_SUPPLIED RECORDS_

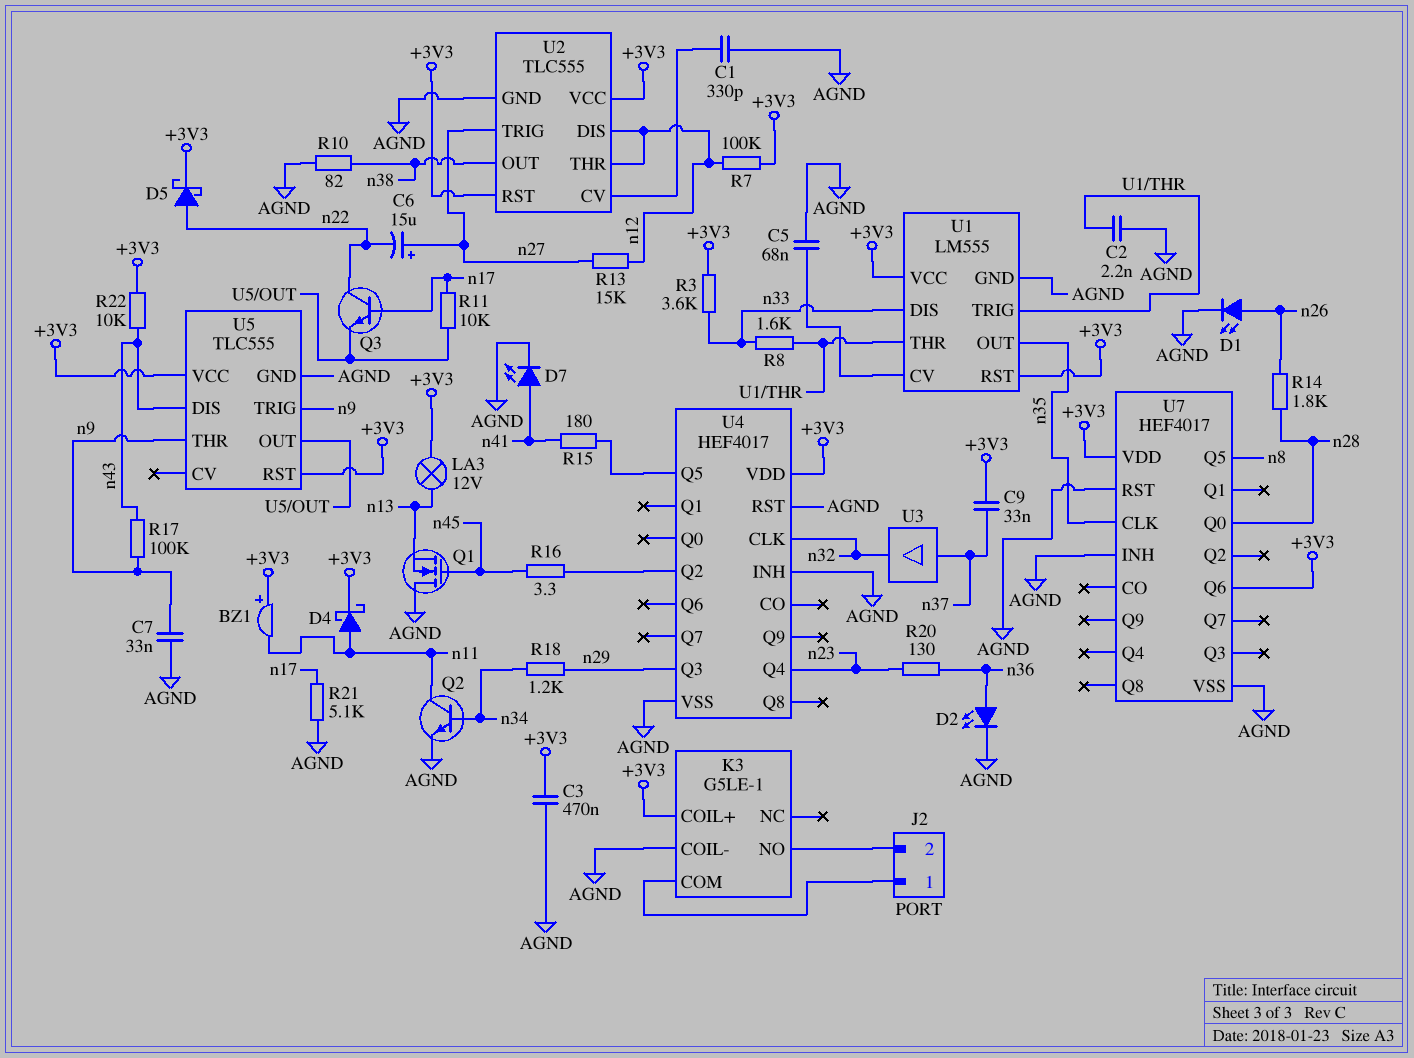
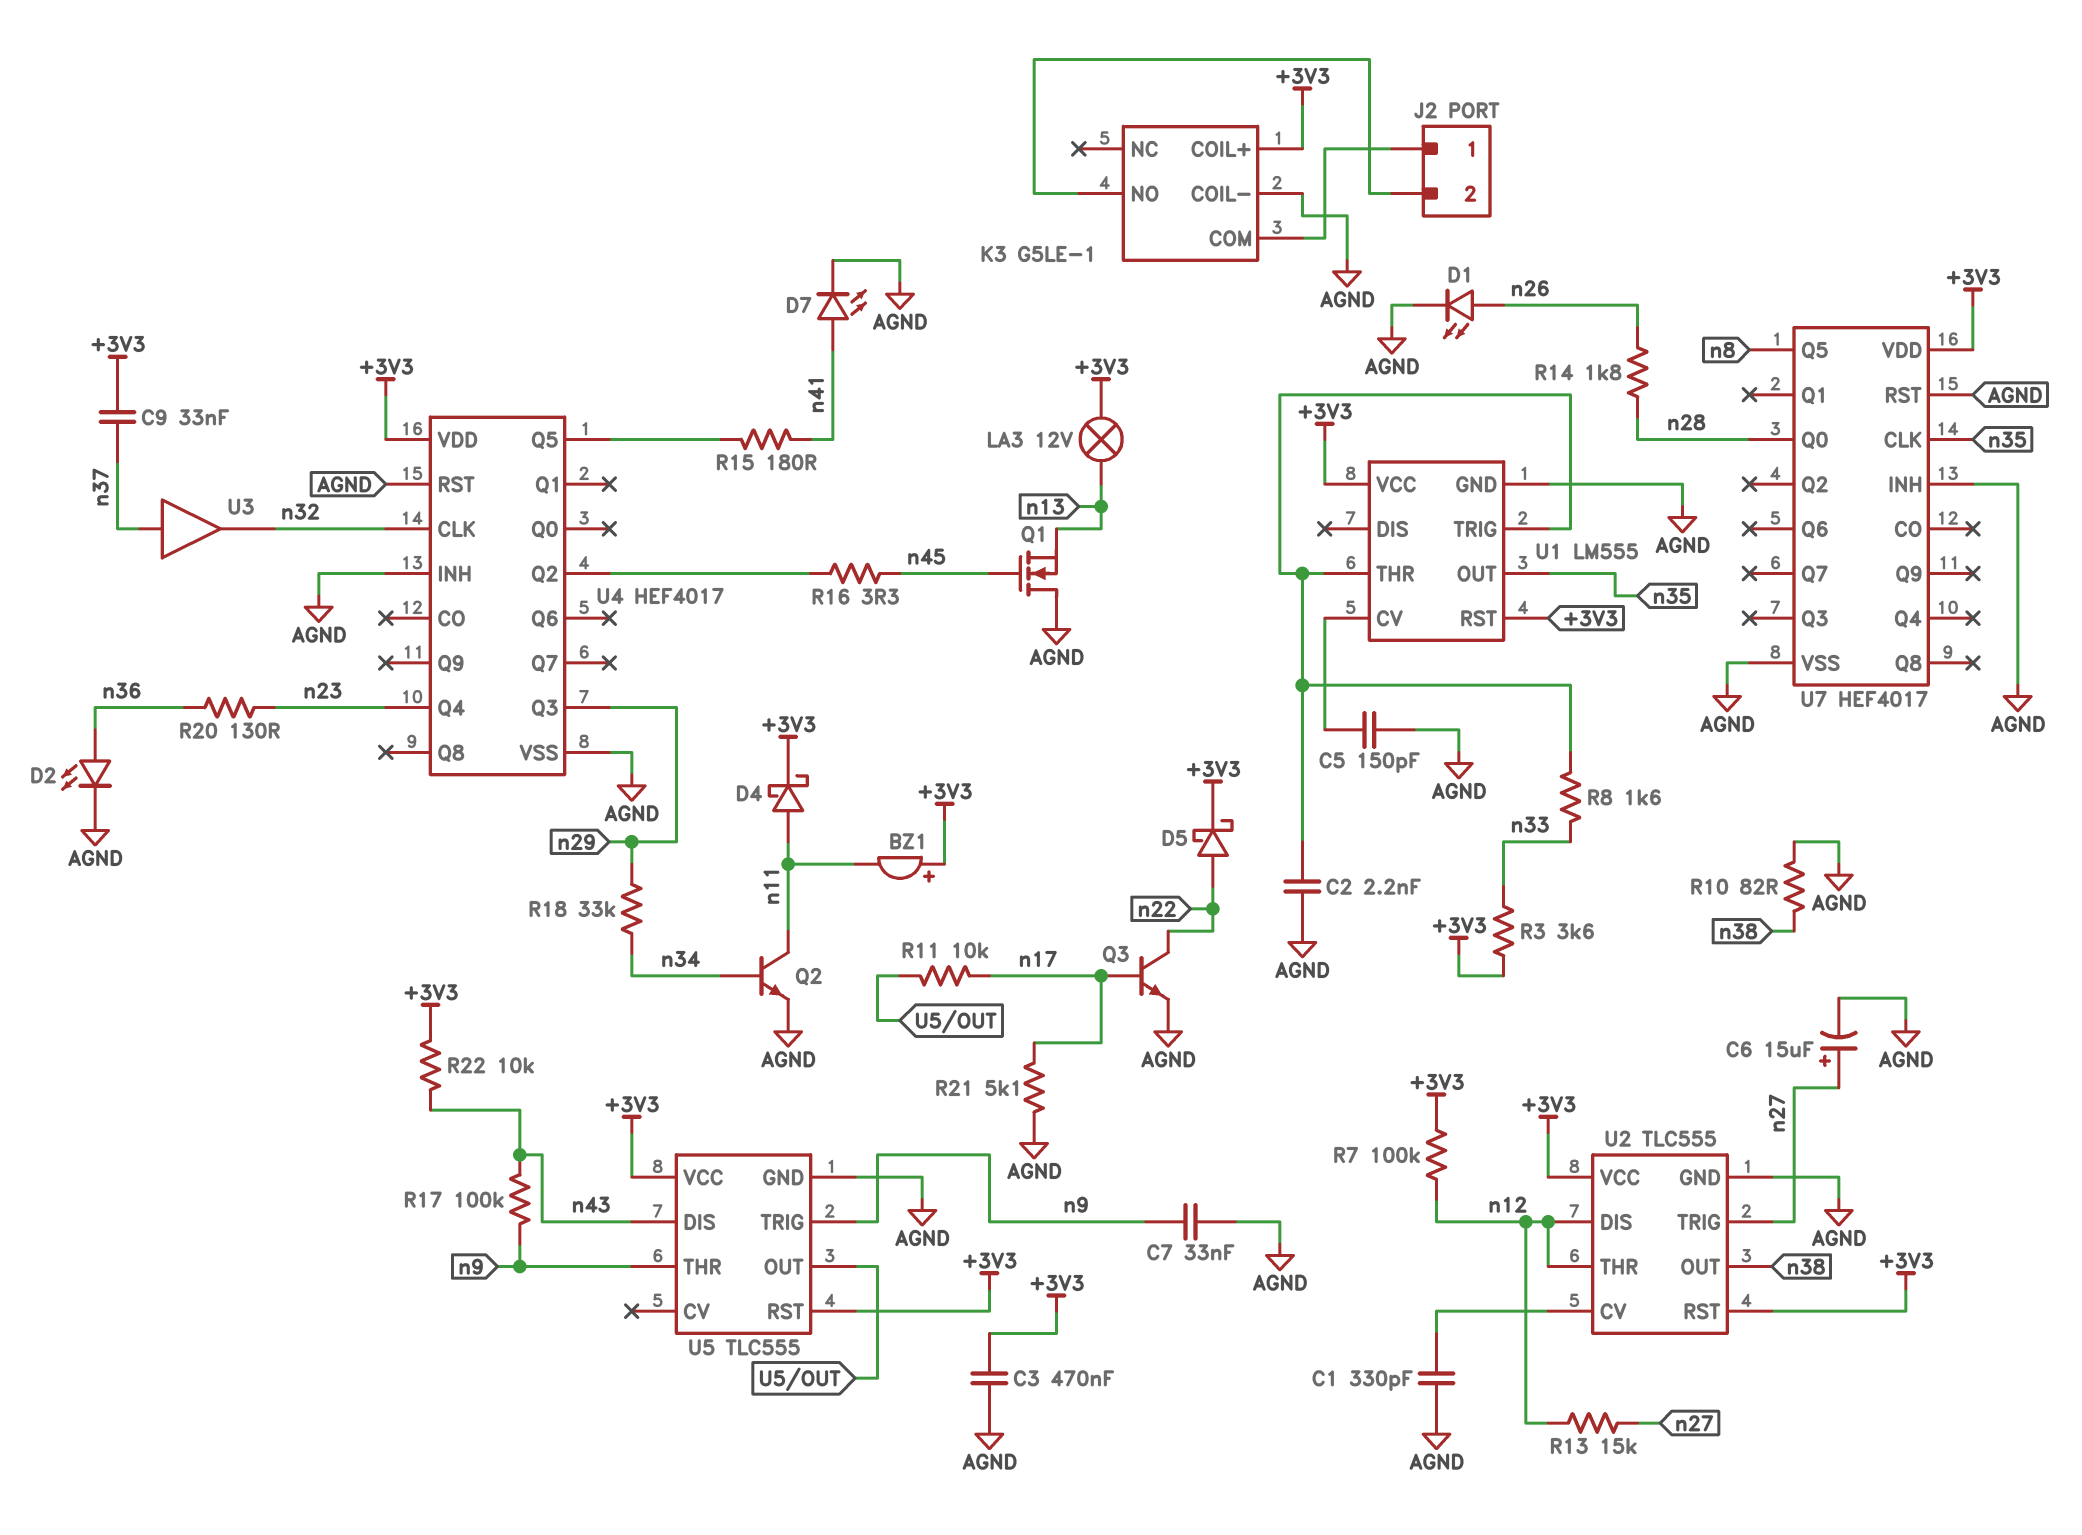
C5: 68nF (AGND, U1/CV) -> 150pF (AGND, U1/CV)
C6: 15uF (plus n27, minus n22) -> 15uF (plus n27, minus AGND)
Q3: NPN (B n17, C n22, E U5/OUT) -> NPN (B n17, C n22, E AGND)
R18: 1.2k (n29, n34) -> 33k (n29, n34)
U1 pin DIS: n33 -> none
U7 pin Q6: +3V3 -> none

_TASK GOAL_
Would you write out all of the data exactly as it stands, without the pictures?

_WRITTEN ANSWER_
C5: 68nF (AGND, U1/CV) -> 150pF (AGND, U1/CV)
C6: 15uF (plus n27, minus n22) -> 15uF (plus n27, minus AGND)
Q3: NPN (B n17, C n22, E U5/OUT) -> NPN (B n17, C n22, E AGND)
R18: 1.2k (n29, n34) -> 33k (n29, n34)
U1 pin DIS: n33 -> none
U7 pin Q6: +3V3 -> none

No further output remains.